> DATASET CONTENT:
BEGIN

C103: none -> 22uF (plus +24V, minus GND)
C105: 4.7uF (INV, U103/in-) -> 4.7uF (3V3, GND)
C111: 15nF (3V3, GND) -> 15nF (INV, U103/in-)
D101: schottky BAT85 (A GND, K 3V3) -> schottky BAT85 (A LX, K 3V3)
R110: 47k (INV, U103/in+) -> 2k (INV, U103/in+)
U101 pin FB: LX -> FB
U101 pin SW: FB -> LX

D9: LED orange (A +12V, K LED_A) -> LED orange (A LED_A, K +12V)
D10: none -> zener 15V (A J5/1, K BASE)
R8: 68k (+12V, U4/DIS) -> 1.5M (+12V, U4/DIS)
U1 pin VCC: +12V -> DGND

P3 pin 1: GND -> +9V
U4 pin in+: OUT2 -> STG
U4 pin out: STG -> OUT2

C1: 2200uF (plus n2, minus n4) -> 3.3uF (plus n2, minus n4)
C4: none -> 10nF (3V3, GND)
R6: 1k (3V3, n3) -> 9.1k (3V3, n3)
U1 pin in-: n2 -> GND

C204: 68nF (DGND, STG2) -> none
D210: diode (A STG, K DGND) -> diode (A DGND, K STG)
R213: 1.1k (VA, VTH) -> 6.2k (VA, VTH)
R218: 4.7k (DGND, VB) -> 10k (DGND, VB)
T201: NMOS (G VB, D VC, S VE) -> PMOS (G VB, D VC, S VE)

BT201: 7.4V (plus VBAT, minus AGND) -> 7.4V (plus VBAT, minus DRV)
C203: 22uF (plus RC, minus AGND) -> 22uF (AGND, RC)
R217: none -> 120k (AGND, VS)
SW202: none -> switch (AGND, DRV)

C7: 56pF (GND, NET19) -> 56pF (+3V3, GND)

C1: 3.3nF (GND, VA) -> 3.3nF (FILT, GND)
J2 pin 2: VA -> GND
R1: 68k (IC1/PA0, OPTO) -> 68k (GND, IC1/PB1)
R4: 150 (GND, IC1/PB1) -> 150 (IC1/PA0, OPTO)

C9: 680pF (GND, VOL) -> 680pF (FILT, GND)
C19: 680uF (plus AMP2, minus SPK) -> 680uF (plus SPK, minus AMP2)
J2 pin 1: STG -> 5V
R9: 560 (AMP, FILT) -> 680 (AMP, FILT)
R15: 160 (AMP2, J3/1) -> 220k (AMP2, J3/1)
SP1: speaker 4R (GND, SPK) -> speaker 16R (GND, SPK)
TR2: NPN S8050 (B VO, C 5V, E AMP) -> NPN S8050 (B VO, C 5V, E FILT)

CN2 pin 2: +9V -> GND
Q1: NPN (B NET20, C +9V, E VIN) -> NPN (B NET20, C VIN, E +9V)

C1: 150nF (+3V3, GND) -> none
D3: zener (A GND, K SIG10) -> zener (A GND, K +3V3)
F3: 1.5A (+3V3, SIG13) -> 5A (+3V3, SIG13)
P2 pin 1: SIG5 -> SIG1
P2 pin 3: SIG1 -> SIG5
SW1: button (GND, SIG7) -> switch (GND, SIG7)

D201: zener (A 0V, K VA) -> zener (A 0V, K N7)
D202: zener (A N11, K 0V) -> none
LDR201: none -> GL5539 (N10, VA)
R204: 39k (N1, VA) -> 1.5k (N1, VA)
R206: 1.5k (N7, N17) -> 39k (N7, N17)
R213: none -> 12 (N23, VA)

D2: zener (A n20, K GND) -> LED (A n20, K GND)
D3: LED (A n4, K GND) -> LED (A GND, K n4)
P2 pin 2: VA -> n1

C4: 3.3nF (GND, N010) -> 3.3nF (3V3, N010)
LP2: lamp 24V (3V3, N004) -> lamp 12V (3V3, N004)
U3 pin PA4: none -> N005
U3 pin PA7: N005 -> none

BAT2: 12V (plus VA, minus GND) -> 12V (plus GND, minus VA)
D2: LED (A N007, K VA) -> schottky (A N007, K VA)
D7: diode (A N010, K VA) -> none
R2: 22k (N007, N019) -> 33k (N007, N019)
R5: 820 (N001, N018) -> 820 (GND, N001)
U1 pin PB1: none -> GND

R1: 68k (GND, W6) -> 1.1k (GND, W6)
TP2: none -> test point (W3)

END

> TASK OBJECTIVE: Reproduce the listing in full. Keep it exactly as written.

> SOLUTION TO THIS PROBLEM:
C103: none -> 22uF (plus +24V, minus GND)
C105: 4.7uF (INV, U103/in-) -> 4.7uF (3V3, GND)
C111: 15nF (3V3, GND) -> 15nF (INV, U103/in-)
D101: schottky BAT85 (A GND, K 3V3) -> schottky BAT85 (A LX, K 3V3)
R110: 47k (INV, U103/in+) -> 2k (INV, U103/in+)
U101 pin FB: LX -> FB
U101 pin SW: FB -> LX

D9: LED orange (A +12V, K LED_A) -> LED orange (A LED_A, K +12V)
D10: none -> zener 15V (A J5/1, K BASE)
R8: 68k (+12V, U4/DIS) -> 1.5M (+12V, U4/DIS)
U1 pin VCC: +12V -> DGND

P3 pin 1: GND -> +9V
U4 pin in+: OUT2 -> STG
U4 pin out: STG -> OUT2

C1: 2200uF (plus n2, minus n4) -> 3.3uF (plus n2, minus n4)
C4: none -> 10nF (3V3, GND)
R6: 1k (3V3, n3) -> 9.1k (3V3, n3)
U1 pin in-: n2 -> GND

C204: 68nF (DGND, STG2) -> none
D210: diode (A STG, K DGND) -> diode (A DGND, K STG)
R213: 1.1k (VA, VTH) -> 6.2k (VA, VTH)
R218: 4.7k (DGND, VB) -> 10k (DGND, VB)
T201: NMOS (G VB, D VC, S VE) -> PMOS (G VB, D VC, S VE)

BT201: 7.4V (plus VBAT, minus AGND) -> 7.4V (plus VBAT, minus DRV)
C203: 22uF (plus RC, minus AGND) -> 22uF (AGND, RC)
R217: none -> 120k (AGND, VS)
SW202: none -> switch (AGND, DRV)

C7: 56pF (GND, NET19) -> 56pF (+3V3, GND)

C1: 3.3nF (GND, VA) -> 3.3nF (FILT, GND)
J2 pin 2: VA -> GND
R1: 68k (IC1/PA0, OPTO) -> 68k (GND, IC1/PB1)
R4: 150 (GND, IC1/PB1) -> 150 (IC1/PA0, OPTO)

C9: 680pF (GND, VOL) -> 680pF (FILT, GND)
C19: 680uF (plus AMP2, minus SPK) -> 680uF (plus SPK, minus AMP2)
J2 pin 1: STG -> 5V
R9: 560 (AMP, FILT) -> 680 (AMP, FILT)
R15: 160 (AMP2, J3/1) -> 220k (AMP2, J3/1)
SP1: speaker 4R (GND, SPK) -> speaker 16R (GND, SPK)
TR2: NPN S8050 (B VO, C 5V, E AMP) -> NPN S8050 (B VO, C 5V, E FILT)

CN2 pin 2: +9V -> GND
Q1: NPN (B NET20, C +9V, E VIN) -> NPN (B NET20, C VIN, E +9V)

C1: 150nF (+3V3, GND) -> none
D3: zener (A GND, K SIG10) -> zener (A GND, K +3V3)
F3: 1.5A (+3V3, SIG13) -> 5A (+3V3, SIG13)
P2 pin 1: SIG5 -> SIG1
P2 pin 3: SIG1 -> SIG5
SW1: button (GND, SIG7) -> switch (GND, SIG7)

D201: zener (A 0V, K VA) -> zener (A 0V, K N7)
D202: zener (A N11, K 0V) -> none
LDR201: none -> GL5539 (N10, VA)
R204: 39k (N1, VA) -> 1.5k (N1, VA)
R206: 1.5k (N7, N17) -> 39k (N7, N17)
R213: none -> 12 (N23, VA)

D2: zener (A n20, K GND) -> LED (A n20, K GND)
D3: LED (A n4, K GND) -> LED (A GND, K n4)
P2 pin 2: VA -> n1

C4: 3.3nF (GND, N010) -> 3.3nF (3V3, N010)
LP2: lamp 24V (3V3, N004) -> lamp 12V (3V3, N004)
U3 pin PA4: none -> N005
U3 pin PA7: N005 -> none

BAT2: 12V (plus VA, minus GND) -> 12V (plus GND, minus VA)
D2: LED (A N007, K VA) -> schottky (A N007, K VA)
D7: diode (A N010, K VA) -> none
R2: 22k (N007, N019) -> 33k (N007, N019)
R5: 820 (N001, N018) -> 820 (GND, N001)
U1 pin PB1: none -> GND

R1: 68k (GND, W6) -> 1.1k (GND, W6)
TP2: none -> test point (W3)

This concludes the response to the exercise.